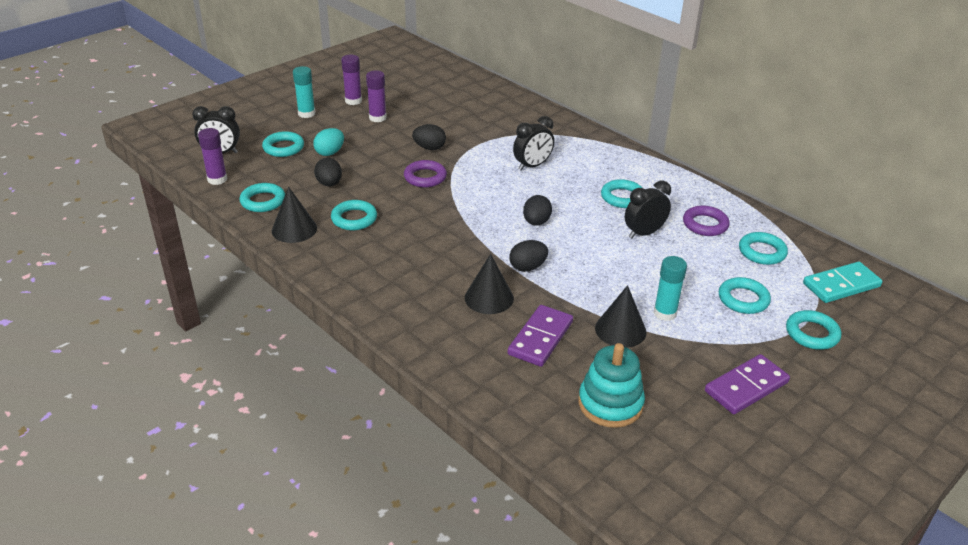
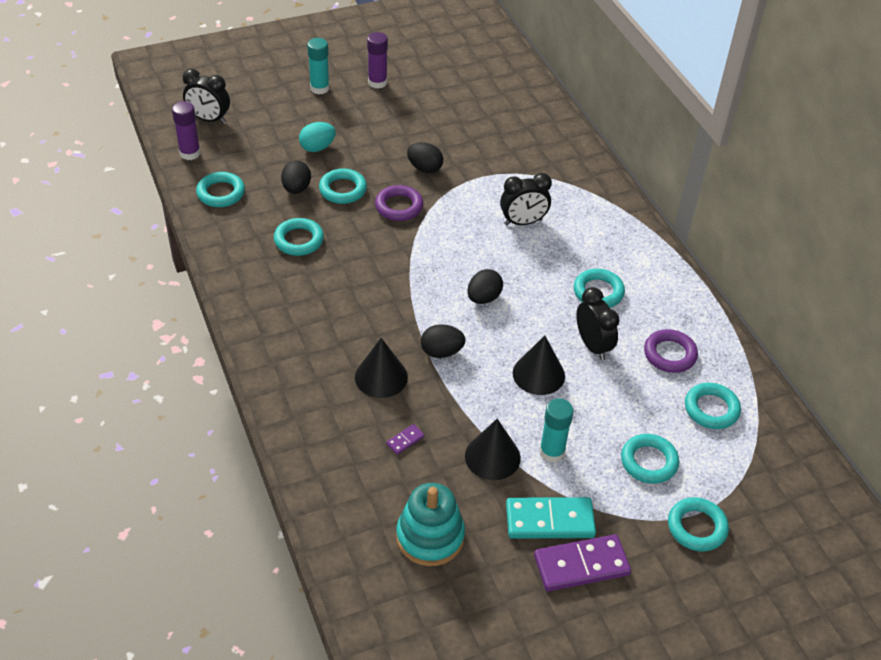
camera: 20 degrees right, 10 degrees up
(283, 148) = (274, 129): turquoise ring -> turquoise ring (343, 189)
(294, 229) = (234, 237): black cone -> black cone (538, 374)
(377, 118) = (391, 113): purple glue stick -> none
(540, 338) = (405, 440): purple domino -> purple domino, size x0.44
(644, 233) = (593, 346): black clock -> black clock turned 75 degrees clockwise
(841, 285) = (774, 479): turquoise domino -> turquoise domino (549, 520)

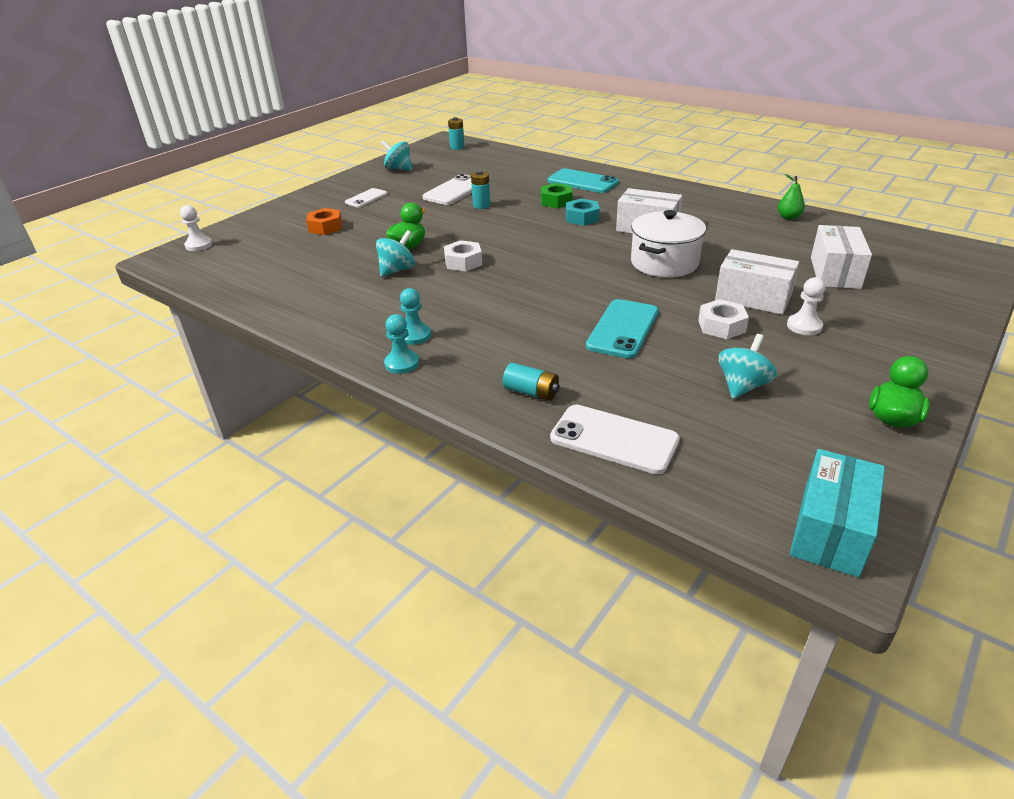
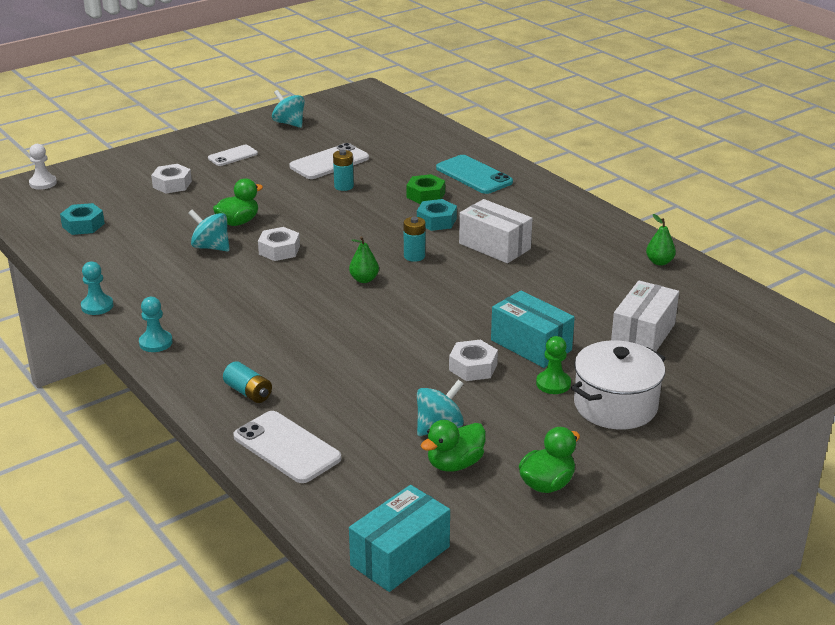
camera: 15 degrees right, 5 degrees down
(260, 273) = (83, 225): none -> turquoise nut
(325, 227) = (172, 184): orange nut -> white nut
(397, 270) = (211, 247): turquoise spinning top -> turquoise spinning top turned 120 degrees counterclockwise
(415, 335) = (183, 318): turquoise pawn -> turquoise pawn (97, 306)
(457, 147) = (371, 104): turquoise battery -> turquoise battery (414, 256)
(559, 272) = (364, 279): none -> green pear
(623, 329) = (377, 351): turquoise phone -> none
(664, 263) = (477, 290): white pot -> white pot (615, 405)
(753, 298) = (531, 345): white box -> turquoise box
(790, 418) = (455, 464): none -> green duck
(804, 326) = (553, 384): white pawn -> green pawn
---
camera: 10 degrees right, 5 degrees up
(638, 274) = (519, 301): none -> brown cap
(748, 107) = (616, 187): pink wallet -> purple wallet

## Task objective:
Could you set down, exactly as written, the lines above between the one holding "camera: 15 degrees right, 5 degrees down" and the one holding "(804, 326) = (553, 384): white", inclusive, and nothing more?

## Answer to the exercise:
camera: 15 degrees right, 5 degrees down
(260, 273) = (83, 225): none -> turquoise nut
(325, 227) = (172, 184): orange nut -> white nut
(397, 270) = (211, 247): turquoise spinning top -> turquoise spinning top turned 120 degrees counterclockwise
(415, 335) = (183, 318): turquoise pawn -> turquoise pawn (97, 306)
(457, 147) = (371, 104): turquoise battery -> turquoise battery (414, 256)
(559, 272) = (364, 279): none -> green pear
(623, 329) = (377, 351): turquoise phone -> none
(664, 263) = (477, 290): white pot -> white pot (615, 405)
(753, 298) = (531, 345): white box -> turquoise box
(790, 418) = (455, 464): none -> green duck
(804, 326) = (553, 384): white pawn -> green pawn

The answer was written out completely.